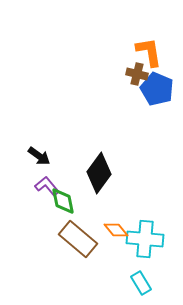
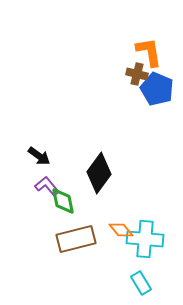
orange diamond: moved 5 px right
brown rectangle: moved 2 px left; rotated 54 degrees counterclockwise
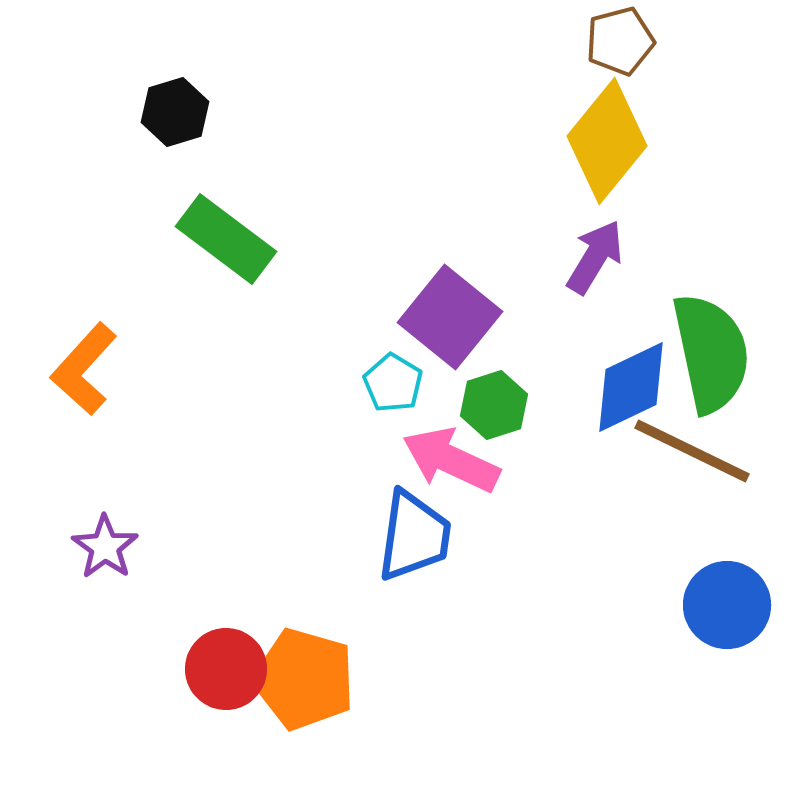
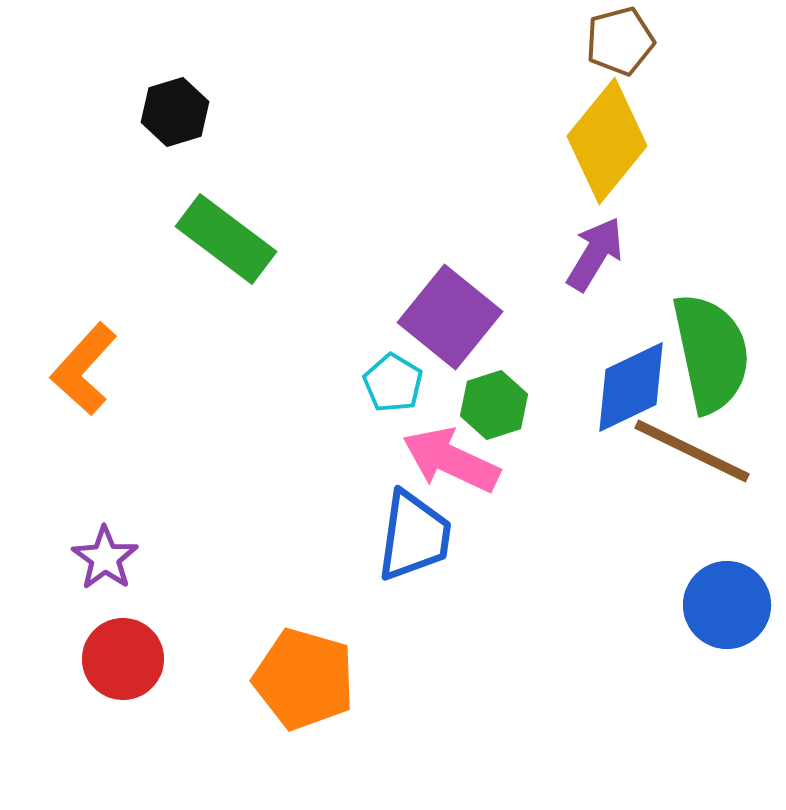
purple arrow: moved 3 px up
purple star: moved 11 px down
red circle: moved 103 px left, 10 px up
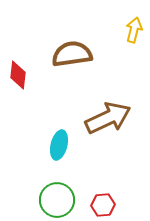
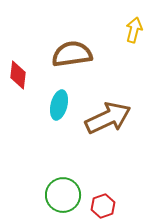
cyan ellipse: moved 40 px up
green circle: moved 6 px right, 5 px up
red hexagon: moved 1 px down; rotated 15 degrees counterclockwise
○ ○ ○ ○
#### PROBLEM TO WORK ON:
Return every line of the listing that has the word "degrees" in it.

#### EXERCISE OUTPUT:
brown rectangle: moved 2 px left; rotated 54 degrees counterclockwise
red hexagon: moved 1 px down; rotated 15 degrees counterclockwise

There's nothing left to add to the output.